== What the exercise asks ==
Exactly reproduce the entries, dropping any pictures from your copy.
══════════
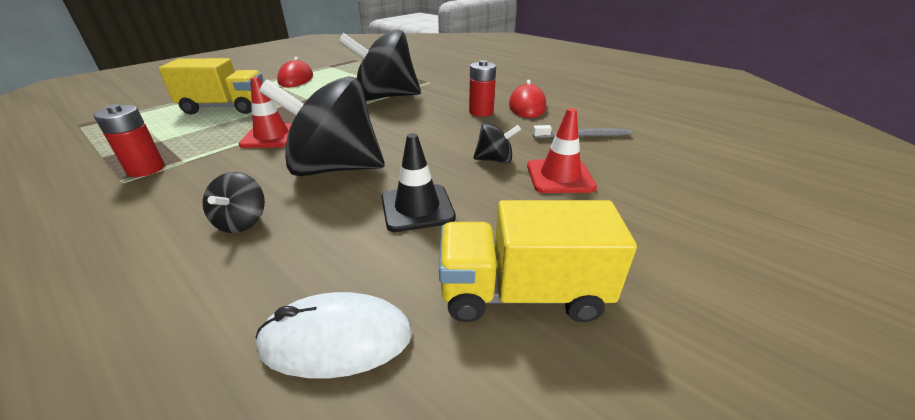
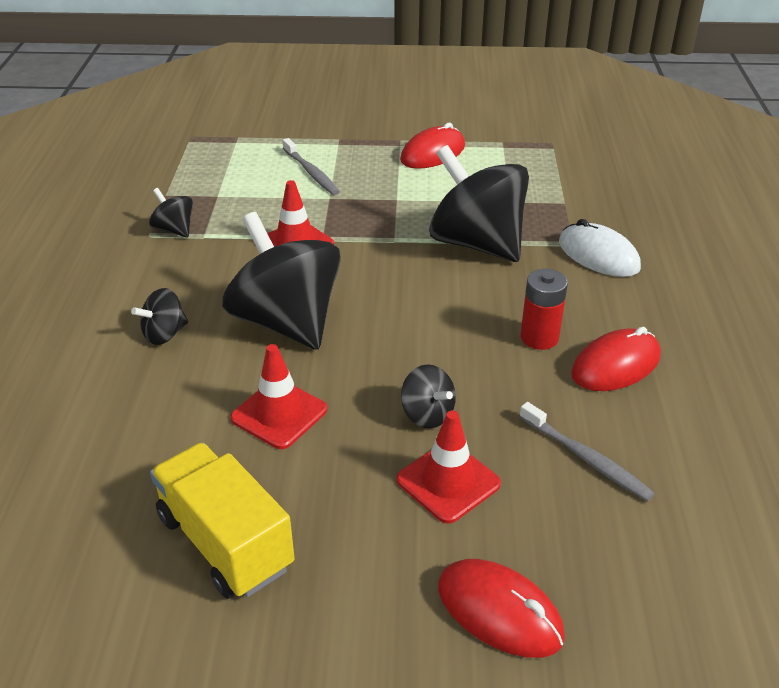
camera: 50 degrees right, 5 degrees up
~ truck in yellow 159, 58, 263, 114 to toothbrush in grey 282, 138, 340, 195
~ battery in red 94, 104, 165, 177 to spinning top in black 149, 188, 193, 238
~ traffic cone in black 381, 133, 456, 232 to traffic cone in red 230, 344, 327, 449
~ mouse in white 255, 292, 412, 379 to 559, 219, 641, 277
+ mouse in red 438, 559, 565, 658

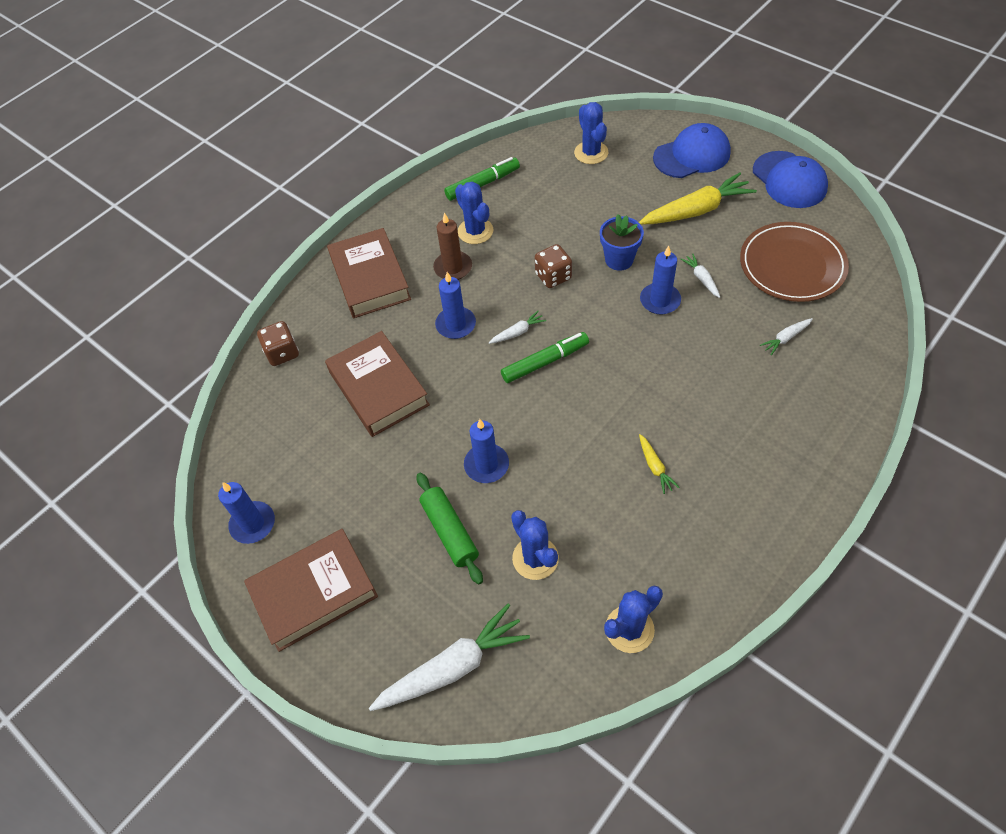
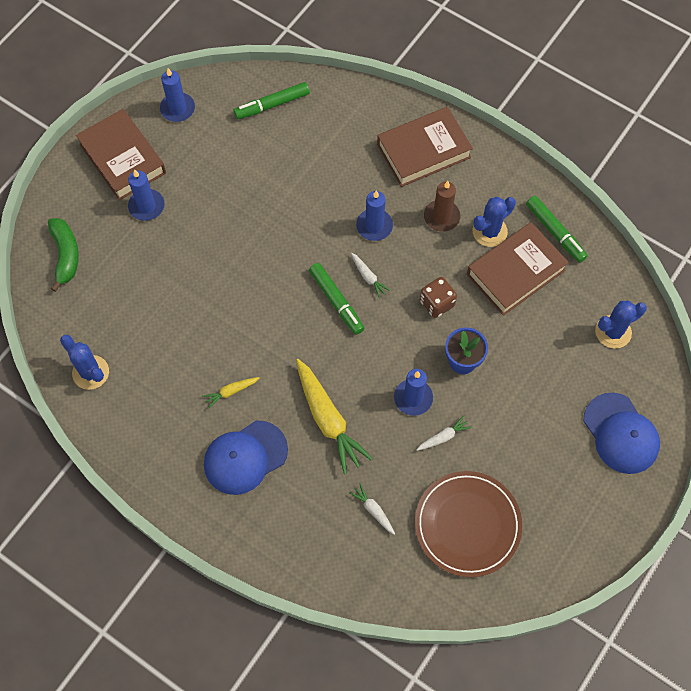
camera: 80 degrees right, 10 degrees up
~ cap in blue 753, 151, 828, 208 to 204, 420, 288, 495
~ carrot in yellow 639, 172, 757, 224 to 296, 359, 373, 474
- dice in brown 257, 321, 299, 366
~ book in brown 325, 331, 430, 437 to 467, 222, 569, 316
~ candle in blue 464, 419, 509, 483 to 128, 169, 164, 221
- rolling pin in green 417, 473, 483, 584
- cactus in blue 511, 510, 559, 580
~ carrot in white 369, 603, 530, 711 to banana in green 48, 218, 79, 292
+ marker in green 233, 82, 310, 119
══════════
== Completed exercise ==
camera: 50 degrees right, 5 degrees up
~ truck in yellow 159, 58, 263, 114 to toothbrush in grey 282, 138, 340, 195
~ battery in red 94, 104, 165, 177 to spinning top in black 149, 188, 193, 238
~ traffic cone in black 381, 133, 456, 232 to traffic cone in red 230, 344, 327, 449
~ mouse in white 255, 292, 412, 379 to 559, 219, 641, 277
+ mouse in red 438, 559, 565, 658

camera: 80 degrees right, 10 degrees up
~ cap in blue 753, 151, 828, 208 to 204, 420, 288, 495
~ carrot in yellow 639, 172, 757, 224 to 296, 359, 373, 474
- dice in brown 257, 321, 299, 366
~ book in brown 325, 331, 430, 437 to 467, 222, 569, 316
~ candle in blue 464, 419, 509, 483 to 128, 169, 164, 221
- rolling pin in green 417, 473, 483, 584
- cactus in blue 511, 510, 559, 580
~ carrot in white 369, 603, 530, 711 to banana in green 48, 218, 79, 292
+ marker in green 233, 82, 310, 119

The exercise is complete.